• Work to complete: Nothing but the lines from the one with "(orange) 383, 680" through the end of the data should be set down, each exactly as written, and no picture should be included.

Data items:
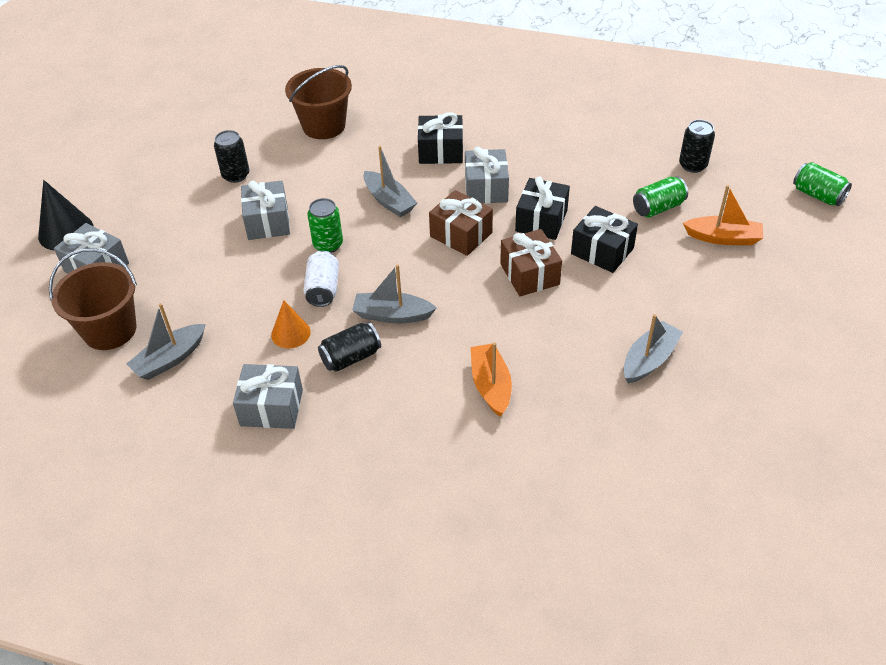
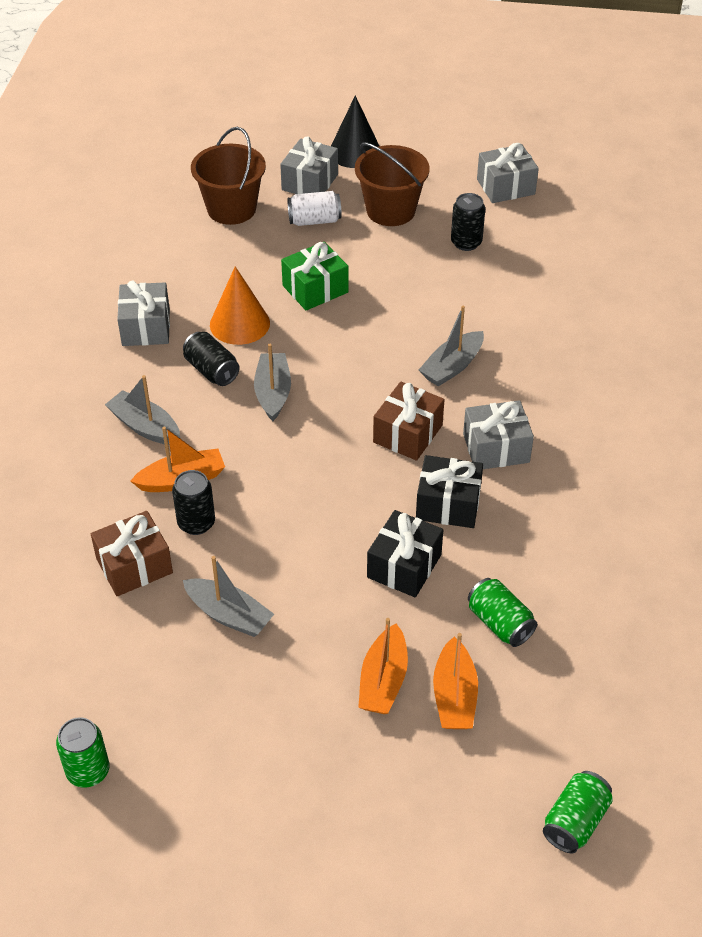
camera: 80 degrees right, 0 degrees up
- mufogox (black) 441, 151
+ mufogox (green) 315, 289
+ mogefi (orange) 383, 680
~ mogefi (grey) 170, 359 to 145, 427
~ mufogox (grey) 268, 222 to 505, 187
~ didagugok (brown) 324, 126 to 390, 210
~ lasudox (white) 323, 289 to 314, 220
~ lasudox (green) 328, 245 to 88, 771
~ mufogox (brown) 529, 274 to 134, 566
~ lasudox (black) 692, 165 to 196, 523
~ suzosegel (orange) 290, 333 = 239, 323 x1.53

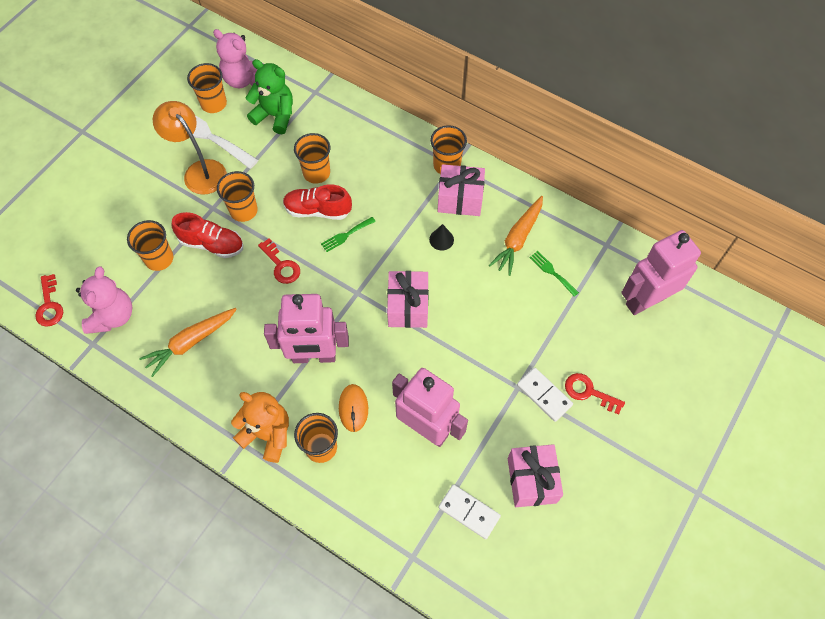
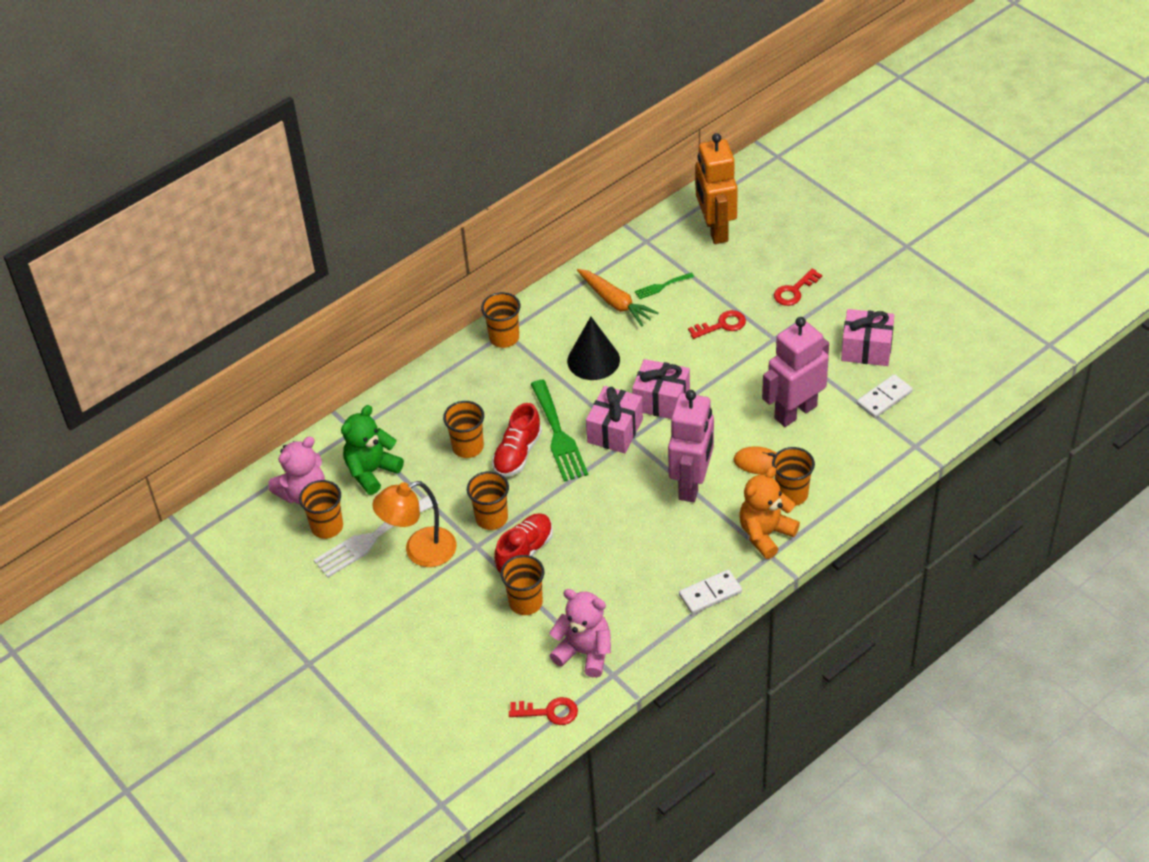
camera: 70 degrees left, 15 degrees down
-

• Answer to this task:
+ mogefi (orange) 383, 680
~ mogefi (grey) 170, 359 to 145, 427
~ mufogox (grey) 268, 222 to 505, 187
~ didagugok (brown) 324, 126 to 390, 210
~ lasudox (white) 323, 289 to 314, 220
~ lasudox (green) 328, 245 to 88, 771
~ mufogox (brown) 529, 274 to 134, 566
~ lasudox (black) 692, 165 to 196, 523
~ suzosegel (orange) 290, 333 = 239, 323 x1.53

camera: 70 degrees left, 15 degrees down
-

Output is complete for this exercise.